## Exercise requirements
Would you quote every entry exactly, dropping only the pictures?

## Records for processing
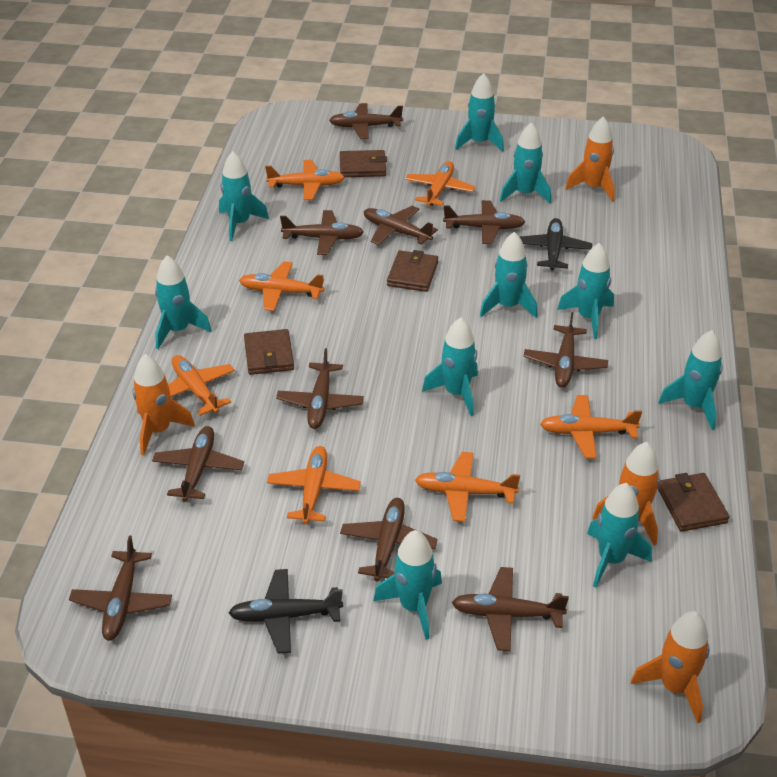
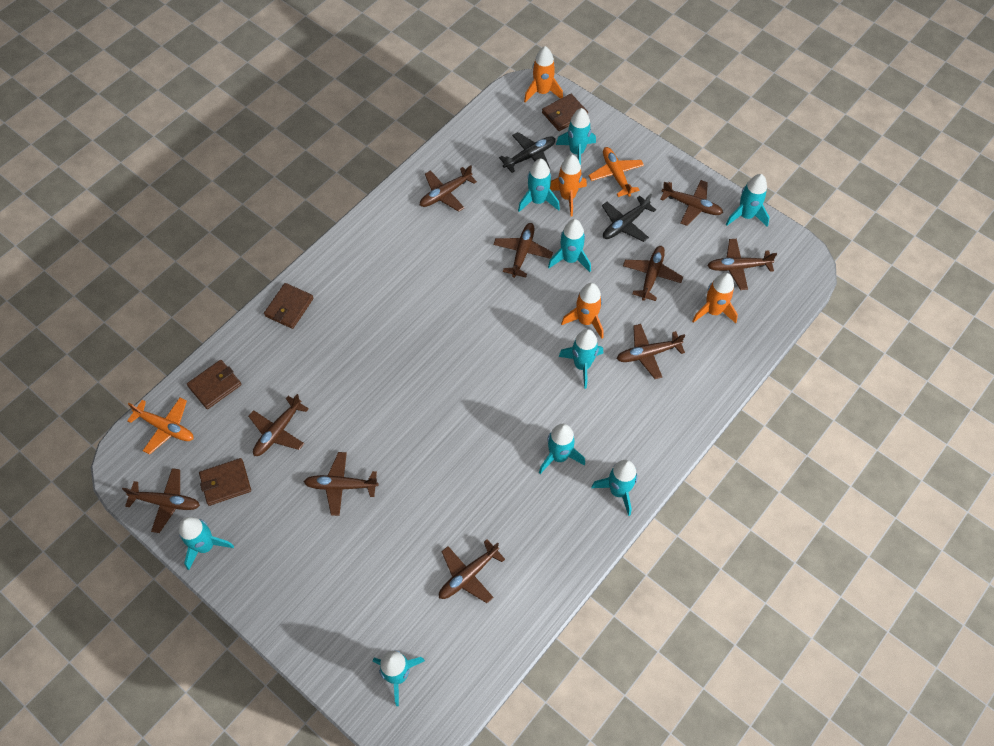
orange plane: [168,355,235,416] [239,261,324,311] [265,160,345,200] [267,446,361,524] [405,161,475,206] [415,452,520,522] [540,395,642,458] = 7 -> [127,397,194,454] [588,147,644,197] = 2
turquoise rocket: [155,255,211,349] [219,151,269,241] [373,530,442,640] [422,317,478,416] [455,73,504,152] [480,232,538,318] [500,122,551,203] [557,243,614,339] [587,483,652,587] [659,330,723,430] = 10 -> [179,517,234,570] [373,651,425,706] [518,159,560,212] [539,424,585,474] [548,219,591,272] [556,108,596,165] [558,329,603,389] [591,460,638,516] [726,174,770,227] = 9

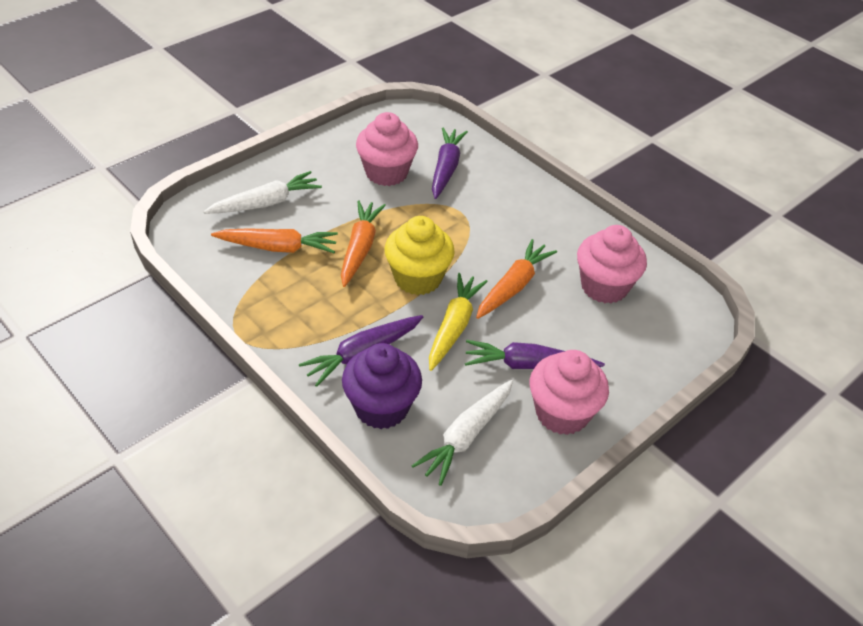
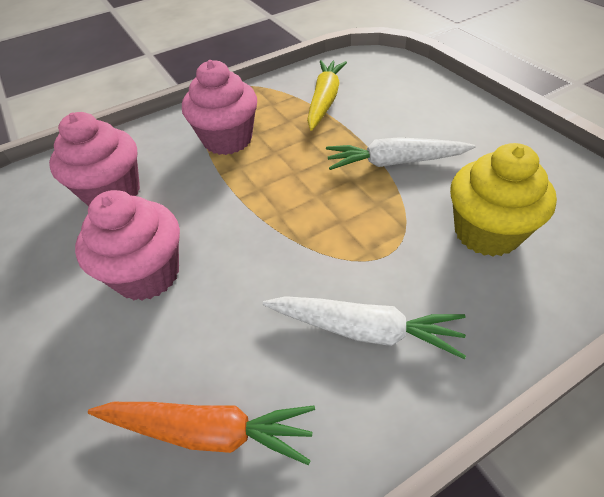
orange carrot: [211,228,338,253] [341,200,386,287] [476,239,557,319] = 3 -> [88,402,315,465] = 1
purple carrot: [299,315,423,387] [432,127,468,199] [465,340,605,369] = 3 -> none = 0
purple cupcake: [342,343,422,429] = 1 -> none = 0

## Written response
orange plane: [168,355,235,416] [239,261,324,311] [265,160,345,200] [267,446,361,524] [405,161,475,206] [415,452,520,522] [540,395,642,458] = 7 -> [127,397,194,454] [588,147,644,197] = 2
turquoise rocket: [155,255,211,349] [219,151,269,241] [373,530,442,640] [422,317,478,416] [455,73,504,152] [480,232,538,318] [500,122,551,203] [557,243,614,339] [587,483,652,587] [659,330,723,430] = 10 -> [179,517,234,570] [373,651,425,706] [518,159,560,212] [539,424,585,474] [548,219,591,272] [556,108,596,165] [558,329,603,389] [591,460,638,516] [726,174,770,227] = 9

orange carrot: [211,228,338,253] [341,200,386,287] [476,239,557,319] = 3 -> [88,402,315,465] = 1
purple carrot: [299,315,423,387] [432,127,468,199] [465,340,605,369] = 3 -> none = 0
purple cupcake: [342,343,422,429] = 1 -> none = 0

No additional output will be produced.